The lines below must be transcribed exactly as given, with the images removed.

*The data*:
******

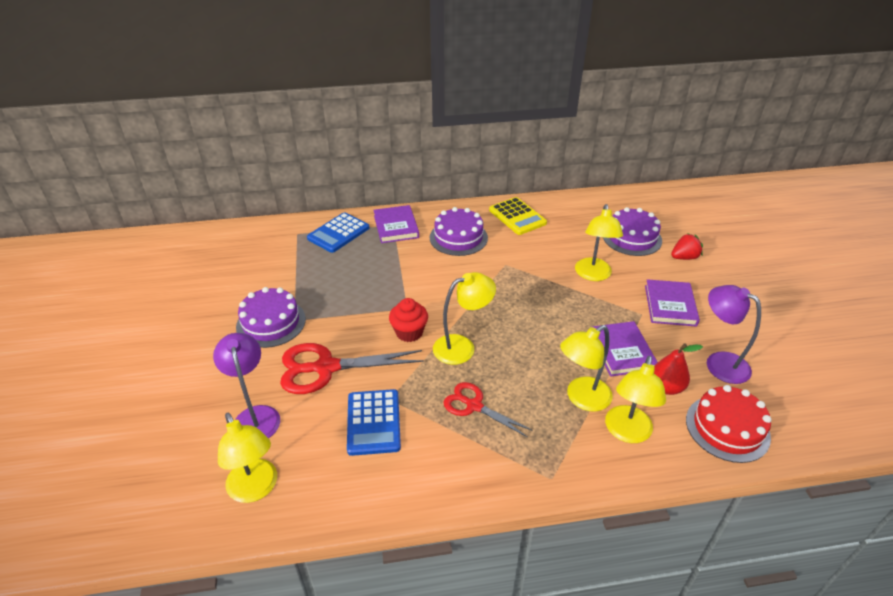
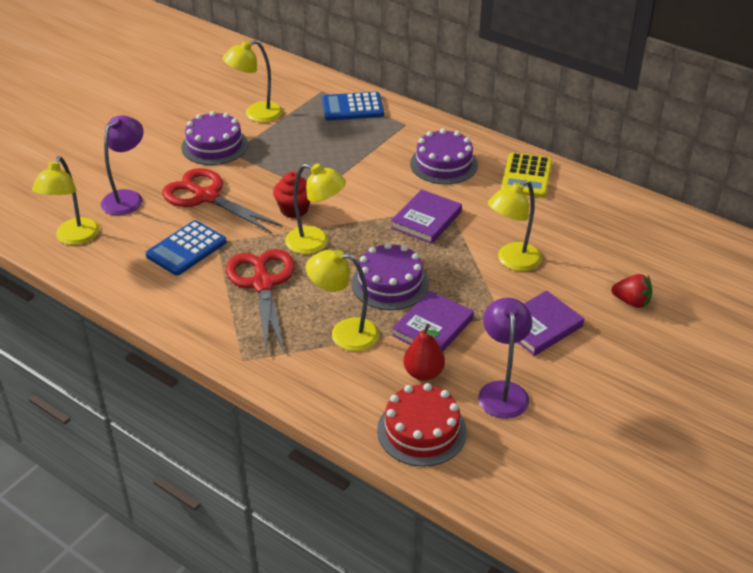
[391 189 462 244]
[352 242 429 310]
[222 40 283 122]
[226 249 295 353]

******

*Solution*:
[391 189 462 244]
[352 242 429 310]
[222 40 283 122]
[226 249 295 353]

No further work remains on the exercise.